Exercise:
Would you output the entries below only from the line containing "green hexagon: rotated" through the line containing "yellow arrow: moved 1 px left, 5 px up", exactly as they stand and with both ends included?

Data supplied:
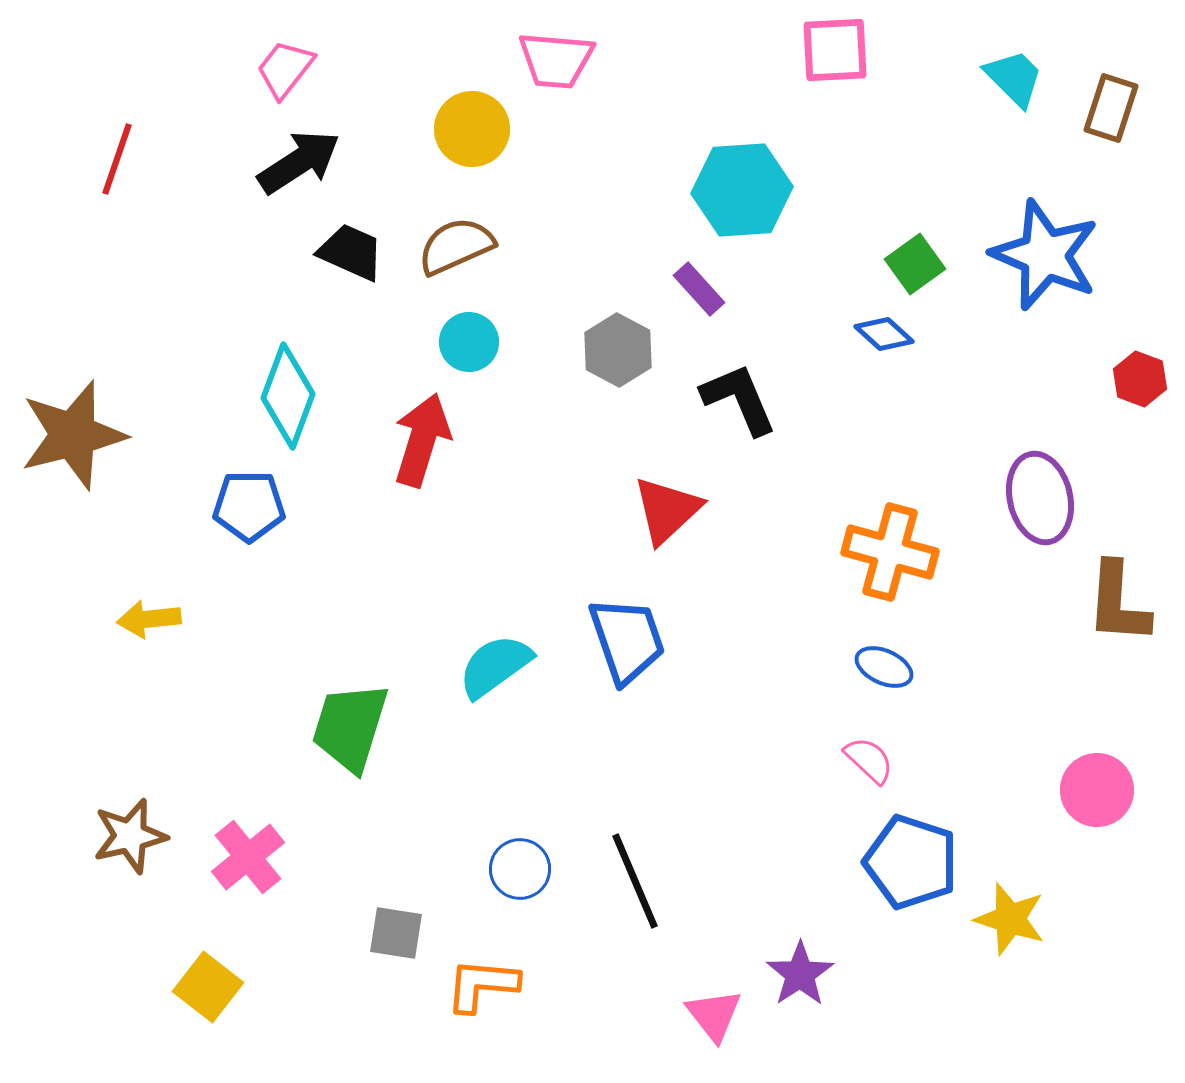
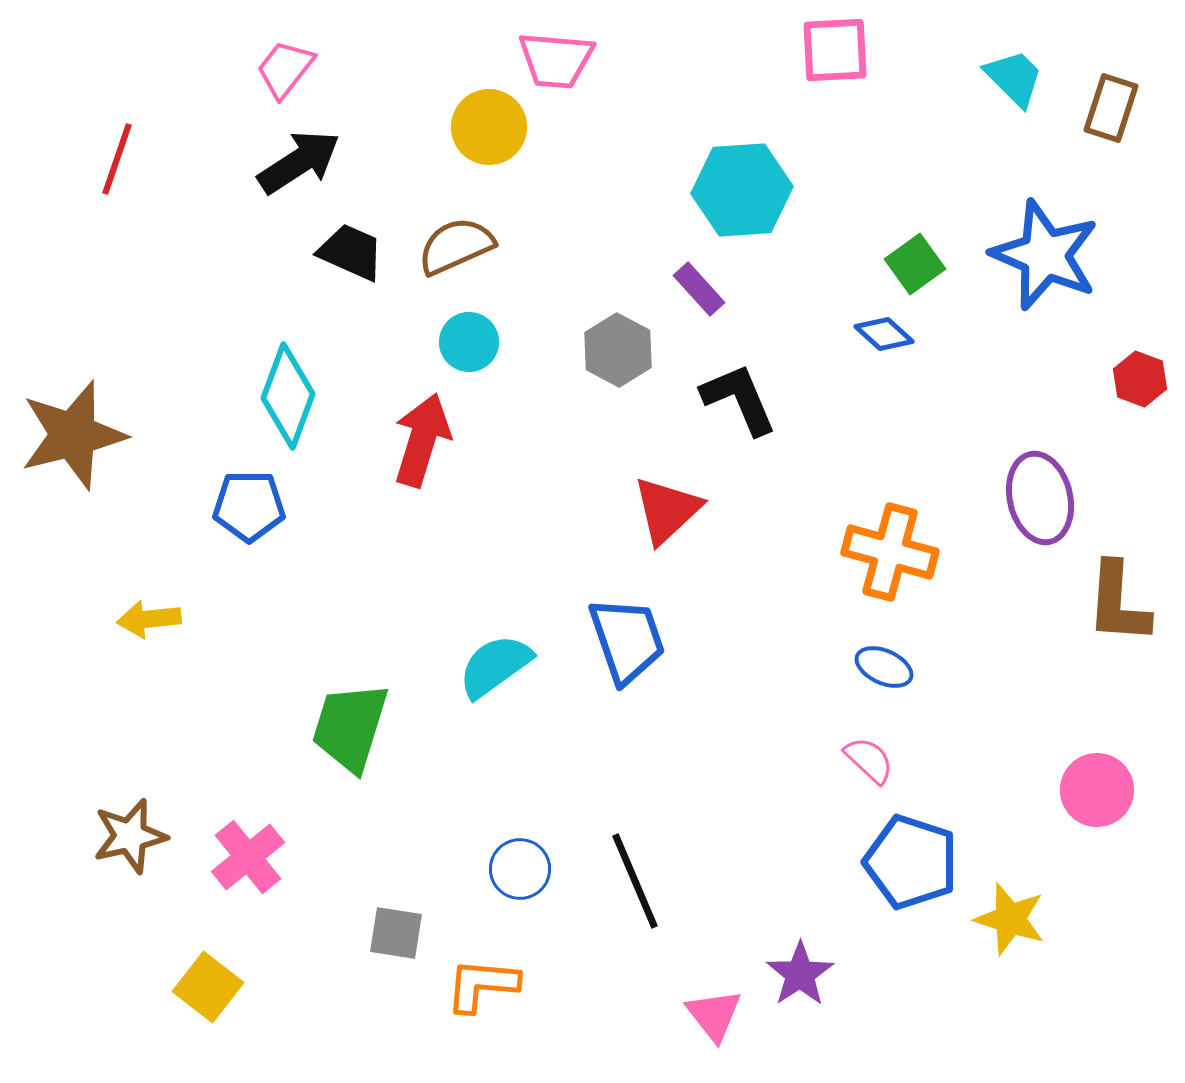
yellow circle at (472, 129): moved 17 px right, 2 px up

...

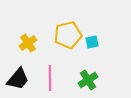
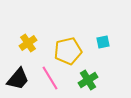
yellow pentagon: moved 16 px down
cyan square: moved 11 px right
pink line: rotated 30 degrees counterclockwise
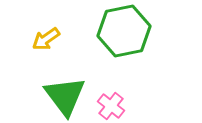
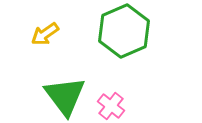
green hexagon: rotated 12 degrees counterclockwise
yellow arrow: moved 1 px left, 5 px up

Task solution:
green hexagon: rotated 12 degrees counterclockwise
yellow arrow: moved 1 px left, 5 px up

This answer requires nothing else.